- **AVAILABLE DATA**:
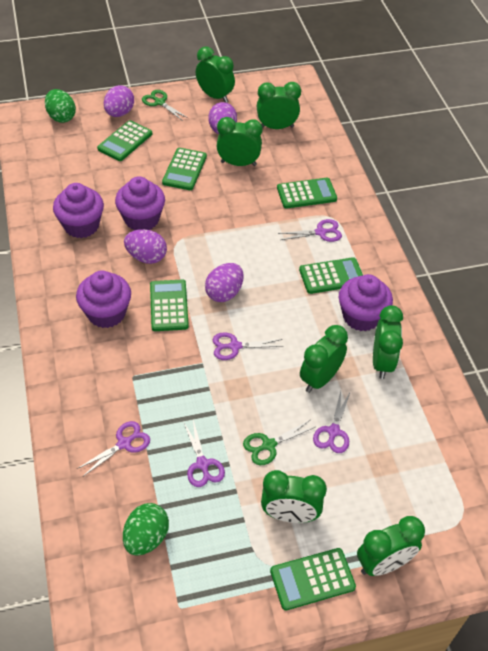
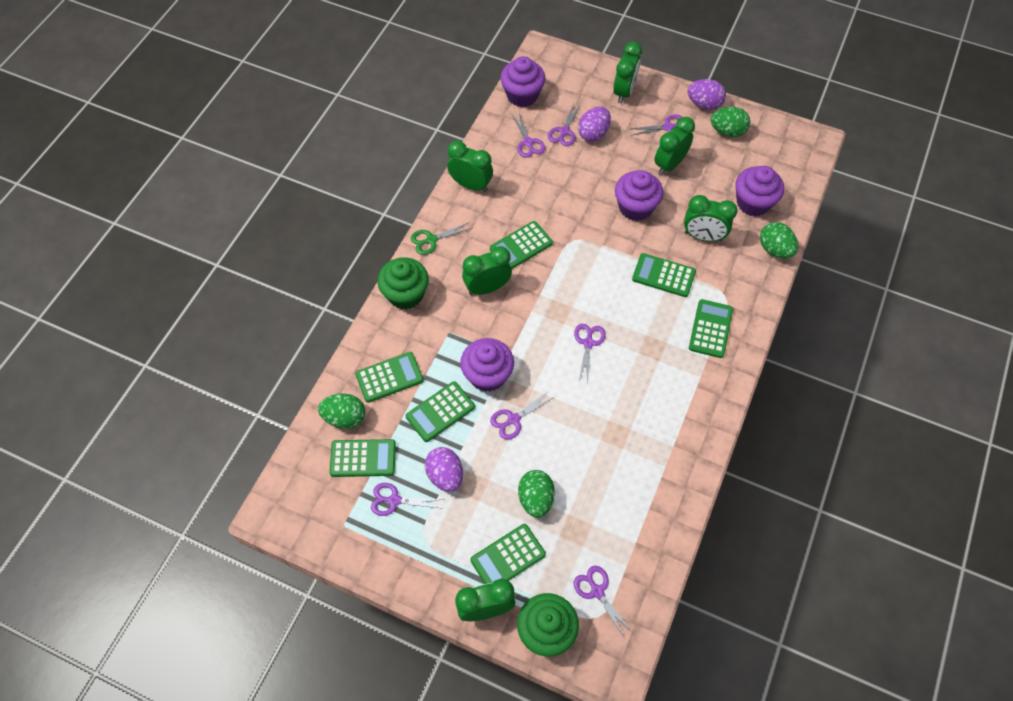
green calculator: 6 -> 7
green clock: 7 -> 6
green cupcake: 0 -> 2
green egg: 2 -> 4
green scissors: 2 -> 1
purple egg: 4 -> 3
purple scissors: 5 -> 7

- **WORK TO BE COMPLETED**: Please reproduce each entry exactly as given and omit the pictures.

- **WORKED SOLUTION**:
green calculator: 6 -> 7
green clock: 7 -> 6
green cupcake: 0 -> 2
green egg: 2 -> 4
green scissors: 2 -> 1
purple egg: 4 -> 3
purple scissors: 5 -> 7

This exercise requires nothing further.